• _WORK TASK_
Repeat the data below in full and exactly.
*** SOURCE DATA Section Begins ***
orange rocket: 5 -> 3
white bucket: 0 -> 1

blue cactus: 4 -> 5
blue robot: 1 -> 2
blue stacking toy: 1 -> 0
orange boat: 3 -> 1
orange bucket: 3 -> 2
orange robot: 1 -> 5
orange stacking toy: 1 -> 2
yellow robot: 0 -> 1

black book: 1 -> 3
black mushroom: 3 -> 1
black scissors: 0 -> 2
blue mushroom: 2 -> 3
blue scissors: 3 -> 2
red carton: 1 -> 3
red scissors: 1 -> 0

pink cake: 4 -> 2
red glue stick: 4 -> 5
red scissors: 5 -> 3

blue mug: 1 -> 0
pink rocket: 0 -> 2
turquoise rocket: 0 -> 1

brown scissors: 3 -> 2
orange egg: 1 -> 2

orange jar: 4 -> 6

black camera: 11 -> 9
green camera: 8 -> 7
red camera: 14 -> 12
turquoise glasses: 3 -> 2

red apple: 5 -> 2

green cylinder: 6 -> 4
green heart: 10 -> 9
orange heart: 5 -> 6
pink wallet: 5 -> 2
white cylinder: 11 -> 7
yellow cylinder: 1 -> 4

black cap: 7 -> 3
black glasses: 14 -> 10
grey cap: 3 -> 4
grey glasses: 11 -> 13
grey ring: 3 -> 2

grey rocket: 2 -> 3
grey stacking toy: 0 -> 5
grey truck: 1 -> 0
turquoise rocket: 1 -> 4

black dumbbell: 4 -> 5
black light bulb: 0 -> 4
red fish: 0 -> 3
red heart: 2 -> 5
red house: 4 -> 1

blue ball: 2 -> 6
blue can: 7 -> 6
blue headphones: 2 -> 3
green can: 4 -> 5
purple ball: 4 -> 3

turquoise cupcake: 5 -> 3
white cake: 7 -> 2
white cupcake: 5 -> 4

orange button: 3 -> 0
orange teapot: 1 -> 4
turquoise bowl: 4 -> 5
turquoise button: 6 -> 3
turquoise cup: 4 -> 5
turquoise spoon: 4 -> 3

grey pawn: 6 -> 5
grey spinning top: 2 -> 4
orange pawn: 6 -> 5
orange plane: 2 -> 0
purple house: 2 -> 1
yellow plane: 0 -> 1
*** SOURCE DATA Section Ends ***
• _RESULT OF THE EXERCISE_
orange rocket: 5 -> 3
white bucket: 0 -> 1

blue cactus: 4 -> 5
blue robot: 1 -> 2
blue stacking toy: 1 -> 0
orange boat: 3 -> 1
orange bucket: 3 -> 2
orange robot: 1 -> 5
orange stacking toy: 1 -> 2
yellow robot: 0 -> 1

black book: 1 -> 3
black mushroom: 3 -> 1
black scissors: 0 -> 2
blue mushroom: 2 -> 3
blue scissors: 3 -> 2
red carton: 1 -> 3
red scissors: 1 -> 0

pink cake: 4 -> 2
red glue stick: 4 -> 5
red scissors: 5 -> 3

blue mug: 1 -> 0
pink rocket: 0 -> 2
turquoise rocket: 0 -> 1

brown scissors: 3 -> 2
orange egg: 1 -> 2

orange jar: 4 -> 6

black camera: 11 -> 9
green camera: 8 -> 7
red camera: 14 -> 12
turquoise glasses: 3 -> 2

red apple: 5 -> 2

green cylinder: 6 -> 4
green heart: 10 -> 9
orange heart: 5 -> 6
pink wallet: 5 -> 2
white cylinder: 11 -> 7
yellow cylinder: 1 -> 4

black cap: 7 -> 3
black glasses: 14 -> 10
grey cap: 3 -> 4
grey glasses: 11 -> 13
grey ring: 3 -> 2

grey rocket: 2 -> 3
grey stacking toy: 0 -> 5
grey truck: 1 -> 0
turquoise rocket: 1 -> 4

black dumbbell: 4 -> 5
black light bulb: 0 -> 4
red fish: 0 -> 3
red heart: 2 -> 5
red house: 4 -> 1

blue ball: 2 -> 6
blue can: 7 -> 6
blue headphones: 2 -> 3
green can: 4 -> 5
purple ball: 4 -> 3

turquoise cupcake: 5 -> 3
white cake: 7 -> 2
white cupcake: 5 -> 4

orange button: 3 -> 0
orange teapot: 1 -> 4
turquoise bowl: 4 -> 5
turquoise button: 6 -> 3
turquoise cup: 4 -> 5
turquoise spoon: 4 -> 3

grey pawn: 6 -> 5
grey spinning top: 2 -> 4
orange pawn: 6 -> 5
orange plane: 2 -> 0
purple house: 2 -> 1
yellow plane: 0 -> 1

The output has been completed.